> **Exercise details**: Start at the line below containing "R212: 330k (3V3, VB) -> 2.2M (3V3, VB)" and stop at the line containing "L2: 100uH (+12V, AGND) -> none". Repeat every line of that stretch exactly, and nothing outside it.

> **Dataset entries**:
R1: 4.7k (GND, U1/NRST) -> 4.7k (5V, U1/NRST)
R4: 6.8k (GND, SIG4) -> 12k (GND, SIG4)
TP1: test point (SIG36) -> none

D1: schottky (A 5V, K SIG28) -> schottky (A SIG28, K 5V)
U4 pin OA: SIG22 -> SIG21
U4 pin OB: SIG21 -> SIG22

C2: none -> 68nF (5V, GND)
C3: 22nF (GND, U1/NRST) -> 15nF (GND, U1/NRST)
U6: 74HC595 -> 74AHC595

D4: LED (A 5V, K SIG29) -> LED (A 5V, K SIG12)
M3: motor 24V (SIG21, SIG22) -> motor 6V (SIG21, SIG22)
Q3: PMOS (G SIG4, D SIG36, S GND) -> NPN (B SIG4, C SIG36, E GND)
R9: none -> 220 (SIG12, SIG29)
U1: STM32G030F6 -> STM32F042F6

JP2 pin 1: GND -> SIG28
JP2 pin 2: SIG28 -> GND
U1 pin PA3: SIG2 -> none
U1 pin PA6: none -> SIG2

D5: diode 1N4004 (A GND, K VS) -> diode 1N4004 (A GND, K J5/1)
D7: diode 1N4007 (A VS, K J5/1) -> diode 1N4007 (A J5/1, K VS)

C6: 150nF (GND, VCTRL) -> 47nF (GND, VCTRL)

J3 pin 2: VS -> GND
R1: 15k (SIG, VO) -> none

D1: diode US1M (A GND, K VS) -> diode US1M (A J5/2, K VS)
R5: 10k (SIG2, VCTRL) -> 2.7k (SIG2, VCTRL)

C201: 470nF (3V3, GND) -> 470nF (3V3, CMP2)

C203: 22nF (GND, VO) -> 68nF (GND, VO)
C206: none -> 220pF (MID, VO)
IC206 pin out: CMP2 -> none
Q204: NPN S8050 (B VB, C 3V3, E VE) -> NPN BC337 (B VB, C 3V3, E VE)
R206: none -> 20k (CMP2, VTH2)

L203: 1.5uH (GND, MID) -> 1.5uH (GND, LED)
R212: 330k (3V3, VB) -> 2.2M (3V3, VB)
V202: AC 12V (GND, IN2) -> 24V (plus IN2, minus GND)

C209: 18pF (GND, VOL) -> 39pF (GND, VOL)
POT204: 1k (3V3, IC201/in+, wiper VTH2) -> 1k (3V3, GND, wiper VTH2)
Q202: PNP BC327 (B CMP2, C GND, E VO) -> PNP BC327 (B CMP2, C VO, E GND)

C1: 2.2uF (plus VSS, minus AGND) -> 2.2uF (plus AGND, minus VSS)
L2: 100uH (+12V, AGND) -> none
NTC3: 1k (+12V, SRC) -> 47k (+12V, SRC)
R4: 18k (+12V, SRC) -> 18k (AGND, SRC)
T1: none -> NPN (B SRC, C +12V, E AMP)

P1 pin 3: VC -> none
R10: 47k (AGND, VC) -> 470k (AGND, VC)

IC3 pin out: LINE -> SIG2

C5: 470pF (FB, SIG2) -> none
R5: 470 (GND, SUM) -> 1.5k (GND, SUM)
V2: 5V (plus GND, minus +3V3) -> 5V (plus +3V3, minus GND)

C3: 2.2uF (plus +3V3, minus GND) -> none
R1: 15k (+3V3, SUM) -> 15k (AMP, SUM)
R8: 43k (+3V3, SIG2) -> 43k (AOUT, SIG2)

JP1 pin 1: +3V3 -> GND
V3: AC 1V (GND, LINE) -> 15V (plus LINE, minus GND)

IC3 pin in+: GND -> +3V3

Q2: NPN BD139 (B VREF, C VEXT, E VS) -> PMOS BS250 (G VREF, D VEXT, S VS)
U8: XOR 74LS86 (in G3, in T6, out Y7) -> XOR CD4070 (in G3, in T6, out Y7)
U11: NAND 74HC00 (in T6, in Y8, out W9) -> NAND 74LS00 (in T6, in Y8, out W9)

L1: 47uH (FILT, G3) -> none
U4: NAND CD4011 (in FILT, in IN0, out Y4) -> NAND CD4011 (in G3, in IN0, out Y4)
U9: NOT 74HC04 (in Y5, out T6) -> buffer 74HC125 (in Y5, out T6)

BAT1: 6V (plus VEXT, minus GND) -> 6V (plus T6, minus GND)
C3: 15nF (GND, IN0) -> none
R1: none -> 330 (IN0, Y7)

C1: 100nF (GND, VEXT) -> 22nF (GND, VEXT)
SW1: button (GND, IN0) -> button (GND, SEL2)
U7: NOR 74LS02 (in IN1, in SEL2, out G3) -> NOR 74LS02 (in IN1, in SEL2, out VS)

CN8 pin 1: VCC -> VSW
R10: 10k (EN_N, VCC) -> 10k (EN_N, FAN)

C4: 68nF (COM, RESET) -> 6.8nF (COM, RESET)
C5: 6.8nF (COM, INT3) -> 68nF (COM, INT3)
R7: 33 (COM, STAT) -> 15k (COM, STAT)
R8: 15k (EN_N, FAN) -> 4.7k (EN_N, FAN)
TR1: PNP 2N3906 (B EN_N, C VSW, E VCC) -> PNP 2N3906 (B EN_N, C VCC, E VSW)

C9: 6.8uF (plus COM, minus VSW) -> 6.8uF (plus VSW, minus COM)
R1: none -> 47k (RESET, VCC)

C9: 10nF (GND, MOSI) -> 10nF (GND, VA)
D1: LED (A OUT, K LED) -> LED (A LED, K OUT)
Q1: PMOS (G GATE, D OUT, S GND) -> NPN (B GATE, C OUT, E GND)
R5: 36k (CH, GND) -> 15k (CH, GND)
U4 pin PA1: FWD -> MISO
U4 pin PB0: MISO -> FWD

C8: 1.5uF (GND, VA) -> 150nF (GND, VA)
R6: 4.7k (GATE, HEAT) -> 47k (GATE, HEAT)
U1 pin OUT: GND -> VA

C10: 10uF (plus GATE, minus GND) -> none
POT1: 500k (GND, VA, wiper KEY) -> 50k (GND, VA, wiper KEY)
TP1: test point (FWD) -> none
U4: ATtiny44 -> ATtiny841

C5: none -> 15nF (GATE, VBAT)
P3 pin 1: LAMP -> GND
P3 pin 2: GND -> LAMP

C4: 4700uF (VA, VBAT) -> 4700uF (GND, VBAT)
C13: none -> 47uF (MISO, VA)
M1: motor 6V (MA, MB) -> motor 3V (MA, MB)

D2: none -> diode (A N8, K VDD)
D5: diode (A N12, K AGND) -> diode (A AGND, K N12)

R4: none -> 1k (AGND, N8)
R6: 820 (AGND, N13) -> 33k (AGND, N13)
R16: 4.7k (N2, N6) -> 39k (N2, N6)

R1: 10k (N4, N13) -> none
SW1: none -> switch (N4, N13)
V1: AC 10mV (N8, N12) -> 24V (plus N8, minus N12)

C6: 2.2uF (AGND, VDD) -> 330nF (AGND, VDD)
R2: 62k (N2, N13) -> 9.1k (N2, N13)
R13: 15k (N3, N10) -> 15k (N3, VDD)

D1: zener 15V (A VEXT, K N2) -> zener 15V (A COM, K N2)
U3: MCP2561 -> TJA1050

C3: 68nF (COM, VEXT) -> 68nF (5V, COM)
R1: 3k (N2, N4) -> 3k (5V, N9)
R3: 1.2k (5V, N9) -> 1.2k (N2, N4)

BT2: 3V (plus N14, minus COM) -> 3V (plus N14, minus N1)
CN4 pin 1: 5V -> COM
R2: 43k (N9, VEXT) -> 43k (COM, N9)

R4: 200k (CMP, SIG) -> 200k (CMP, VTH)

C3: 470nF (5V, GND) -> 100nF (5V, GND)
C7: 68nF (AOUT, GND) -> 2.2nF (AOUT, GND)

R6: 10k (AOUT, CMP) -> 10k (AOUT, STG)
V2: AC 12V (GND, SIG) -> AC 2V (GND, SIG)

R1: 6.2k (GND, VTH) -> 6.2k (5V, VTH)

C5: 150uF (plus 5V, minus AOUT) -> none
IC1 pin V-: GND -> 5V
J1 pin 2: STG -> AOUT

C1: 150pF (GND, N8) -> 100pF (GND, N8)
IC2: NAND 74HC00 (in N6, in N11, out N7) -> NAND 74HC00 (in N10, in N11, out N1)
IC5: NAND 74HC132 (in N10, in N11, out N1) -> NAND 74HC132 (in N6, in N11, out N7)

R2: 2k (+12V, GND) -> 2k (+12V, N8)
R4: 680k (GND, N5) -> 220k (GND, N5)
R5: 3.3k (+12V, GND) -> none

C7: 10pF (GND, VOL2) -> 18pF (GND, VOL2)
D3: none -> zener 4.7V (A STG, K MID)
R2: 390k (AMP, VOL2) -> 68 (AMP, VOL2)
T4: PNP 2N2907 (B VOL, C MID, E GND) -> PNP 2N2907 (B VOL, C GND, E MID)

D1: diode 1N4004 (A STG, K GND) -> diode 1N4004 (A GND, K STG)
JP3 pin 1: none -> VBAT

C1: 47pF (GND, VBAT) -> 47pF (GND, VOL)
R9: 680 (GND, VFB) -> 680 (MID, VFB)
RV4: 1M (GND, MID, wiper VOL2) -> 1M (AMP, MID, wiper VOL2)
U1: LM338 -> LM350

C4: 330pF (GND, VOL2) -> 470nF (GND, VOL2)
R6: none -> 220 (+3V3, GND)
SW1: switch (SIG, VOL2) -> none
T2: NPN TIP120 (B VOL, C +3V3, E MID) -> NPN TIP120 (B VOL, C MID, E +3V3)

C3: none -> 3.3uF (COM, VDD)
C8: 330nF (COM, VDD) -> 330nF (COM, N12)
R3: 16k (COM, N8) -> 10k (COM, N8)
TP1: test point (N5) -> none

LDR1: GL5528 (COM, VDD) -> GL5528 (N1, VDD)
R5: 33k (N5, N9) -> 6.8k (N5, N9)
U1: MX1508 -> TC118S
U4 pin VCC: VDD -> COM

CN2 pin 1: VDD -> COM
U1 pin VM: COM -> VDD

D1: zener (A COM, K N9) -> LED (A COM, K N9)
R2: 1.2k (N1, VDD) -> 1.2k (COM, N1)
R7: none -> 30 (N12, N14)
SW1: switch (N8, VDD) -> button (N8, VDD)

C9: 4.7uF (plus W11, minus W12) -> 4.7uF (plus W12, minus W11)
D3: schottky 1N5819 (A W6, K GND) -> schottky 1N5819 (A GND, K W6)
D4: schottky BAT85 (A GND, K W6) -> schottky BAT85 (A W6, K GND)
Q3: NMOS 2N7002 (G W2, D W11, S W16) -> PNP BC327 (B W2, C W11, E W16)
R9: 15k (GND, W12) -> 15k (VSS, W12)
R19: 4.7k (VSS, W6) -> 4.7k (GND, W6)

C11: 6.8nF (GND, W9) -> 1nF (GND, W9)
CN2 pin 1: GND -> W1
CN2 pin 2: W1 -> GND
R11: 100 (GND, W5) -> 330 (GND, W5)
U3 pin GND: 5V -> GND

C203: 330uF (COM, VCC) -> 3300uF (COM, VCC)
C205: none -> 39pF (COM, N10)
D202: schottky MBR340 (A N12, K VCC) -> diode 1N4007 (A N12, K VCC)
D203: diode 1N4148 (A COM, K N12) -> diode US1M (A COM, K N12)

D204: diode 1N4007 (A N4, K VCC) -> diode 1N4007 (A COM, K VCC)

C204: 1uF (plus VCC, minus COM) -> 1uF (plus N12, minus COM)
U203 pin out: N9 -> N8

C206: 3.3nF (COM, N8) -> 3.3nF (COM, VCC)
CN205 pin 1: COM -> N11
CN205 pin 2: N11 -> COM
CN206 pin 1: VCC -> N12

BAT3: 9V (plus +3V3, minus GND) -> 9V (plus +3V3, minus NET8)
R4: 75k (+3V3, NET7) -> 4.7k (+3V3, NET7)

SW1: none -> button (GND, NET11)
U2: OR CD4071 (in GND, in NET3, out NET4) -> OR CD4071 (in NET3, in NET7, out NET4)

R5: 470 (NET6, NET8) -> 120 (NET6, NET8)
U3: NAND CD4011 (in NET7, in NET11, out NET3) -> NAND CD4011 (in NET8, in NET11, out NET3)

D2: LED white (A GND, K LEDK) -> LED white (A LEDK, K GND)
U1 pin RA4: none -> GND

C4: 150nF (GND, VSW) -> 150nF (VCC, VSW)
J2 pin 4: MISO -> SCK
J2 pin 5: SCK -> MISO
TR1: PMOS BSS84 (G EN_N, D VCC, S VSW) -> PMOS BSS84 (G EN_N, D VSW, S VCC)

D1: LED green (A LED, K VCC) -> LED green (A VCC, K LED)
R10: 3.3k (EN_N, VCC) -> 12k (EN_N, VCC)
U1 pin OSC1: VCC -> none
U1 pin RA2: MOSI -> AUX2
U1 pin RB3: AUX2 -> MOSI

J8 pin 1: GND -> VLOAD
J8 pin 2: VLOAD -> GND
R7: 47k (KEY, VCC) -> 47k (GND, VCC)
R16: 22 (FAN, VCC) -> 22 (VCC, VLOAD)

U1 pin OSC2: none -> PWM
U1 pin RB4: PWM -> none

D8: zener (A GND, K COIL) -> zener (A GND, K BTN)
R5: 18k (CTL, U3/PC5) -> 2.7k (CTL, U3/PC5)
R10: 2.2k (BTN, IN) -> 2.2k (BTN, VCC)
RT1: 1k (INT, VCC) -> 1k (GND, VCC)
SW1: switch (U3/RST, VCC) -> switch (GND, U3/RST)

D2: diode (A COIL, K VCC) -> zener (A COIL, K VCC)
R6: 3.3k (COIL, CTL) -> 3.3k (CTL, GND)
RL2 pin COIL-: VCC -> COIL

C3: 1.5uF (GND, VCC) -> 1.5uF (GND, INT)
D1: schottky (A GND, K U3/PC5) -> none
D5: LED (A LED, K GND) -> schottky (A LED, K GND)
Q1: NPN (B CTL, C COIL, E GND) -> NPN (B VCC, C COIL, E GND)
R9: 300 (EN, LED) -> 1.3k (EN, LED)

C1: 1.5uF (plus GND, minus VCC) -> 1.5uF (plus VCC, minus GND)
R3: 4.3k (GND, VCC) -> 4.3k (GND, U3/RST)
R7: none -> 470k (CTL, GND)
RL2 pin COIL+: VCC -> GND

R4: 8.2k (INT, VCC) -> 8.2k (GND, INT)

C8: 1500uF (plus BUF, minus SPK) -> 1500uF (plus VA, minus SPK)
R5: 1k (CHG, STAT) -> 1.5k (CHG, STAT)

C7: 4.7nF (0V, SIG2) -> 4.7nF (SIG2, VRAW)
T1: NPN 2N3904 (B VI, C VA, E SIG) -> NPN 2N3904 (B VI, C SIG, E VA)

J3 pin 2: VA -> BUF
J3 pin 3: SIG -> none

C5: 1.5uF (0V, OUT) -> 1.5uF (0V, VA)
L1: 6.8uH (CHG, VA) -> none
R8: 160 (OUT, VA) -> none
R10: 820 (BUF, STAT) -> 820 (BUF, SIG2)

> **Task answer**:
R212: 330k (3V3, VB) -> 2.2M (3V3, VB)
V202: AC 12V (GND, IN2) -> 24V (plus IN2, minus GND)

C209: 18pF (GND, VOL) -> 39pF (GND, VOL)
POT204: 1k (3V3, IC201/in+, wiper VTH2) -> 1k (3V3, GND, wiper VTH2)
Q202: PNP BC327 (B CMP2, C GND, E VO) -> PNP BC327 (B CMP2, C VO, E GND)

C1: 2.2uF (plus VSS, minus AGND) -> 2.2uF (plus AGND, minus VSS)
L2: 100uH (+12V, AGND) -> none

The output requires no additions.